EXERCISE REQUIREMENTS:
Print every record exactly, but leave out the pictures.

== DATA EXTRACT ==

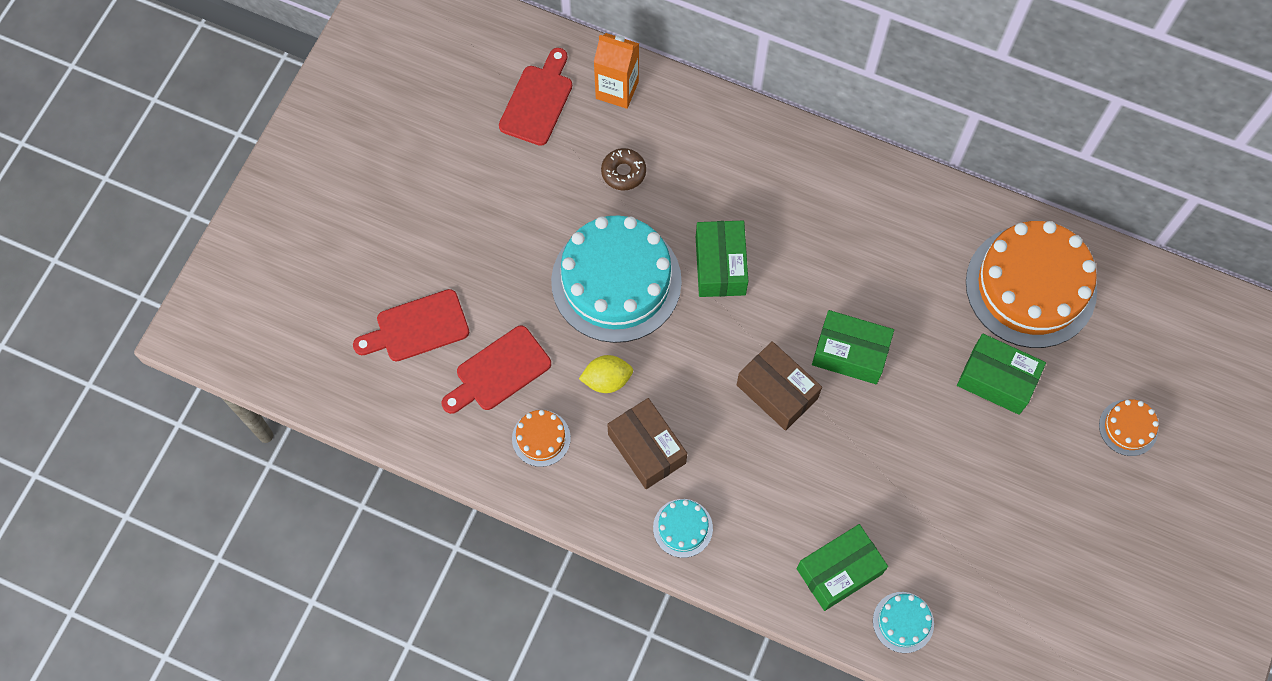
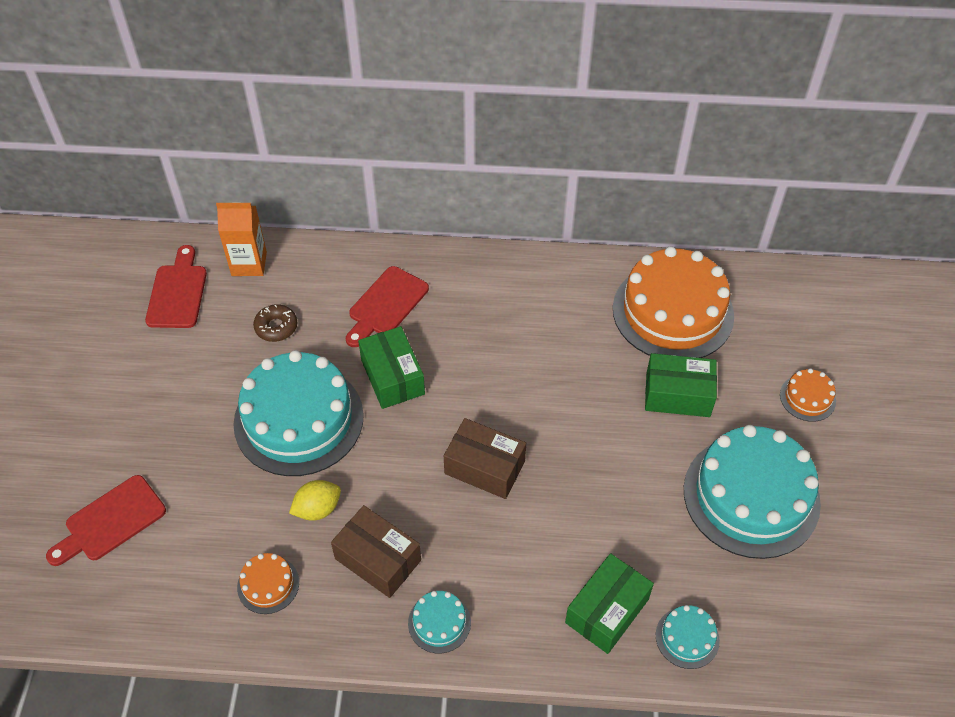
camera: 20 degrees left, 15 degrees down
(499, 371) = (206, 535): red cutting board -> red cutting board (386, 305)
(850, 353) = (539, 413): green box -> none
(1024, 509) = (751, 496): none -> turquoise cake

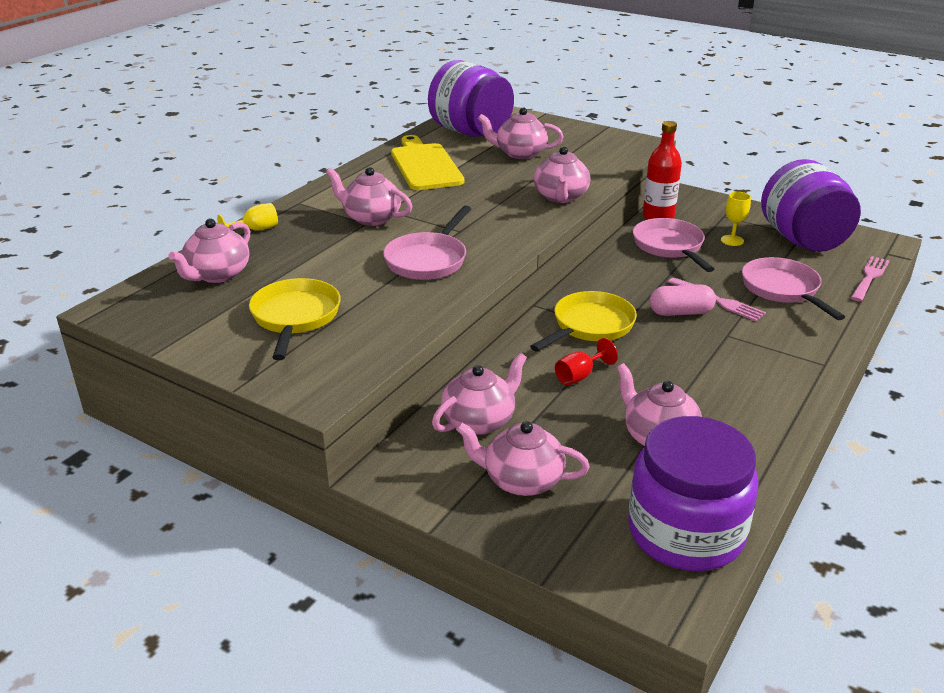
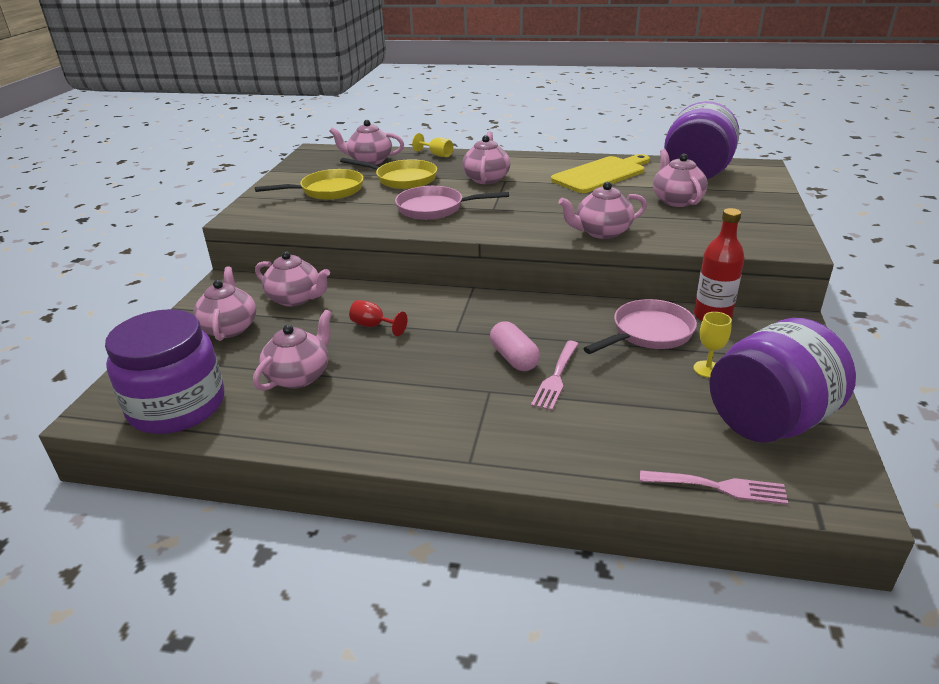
camera: 70 degrees right, 0 degrees up
(590, 326) = (455, 317): yellow pan -> yellow pan (402, 179)
(783, 290) = (618, 417): pink pan -> none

===

COMPLETED EXERCISE:
camera: 20 degrees left, 15 degrees down
(499, 371) = (206, 535): red cutting board -> red cutting board (386, 305)
(850, 353) = (539, 413): green box -> none
(1024, 509) = (751, 496): none -> turquoise cake

camera: 70 degrees right, 0 degrees up
(590, 326) = (455, 317): yellow pan -> yellow pan (402, 179)
(783, 290) = (618, 417): pink pan -> none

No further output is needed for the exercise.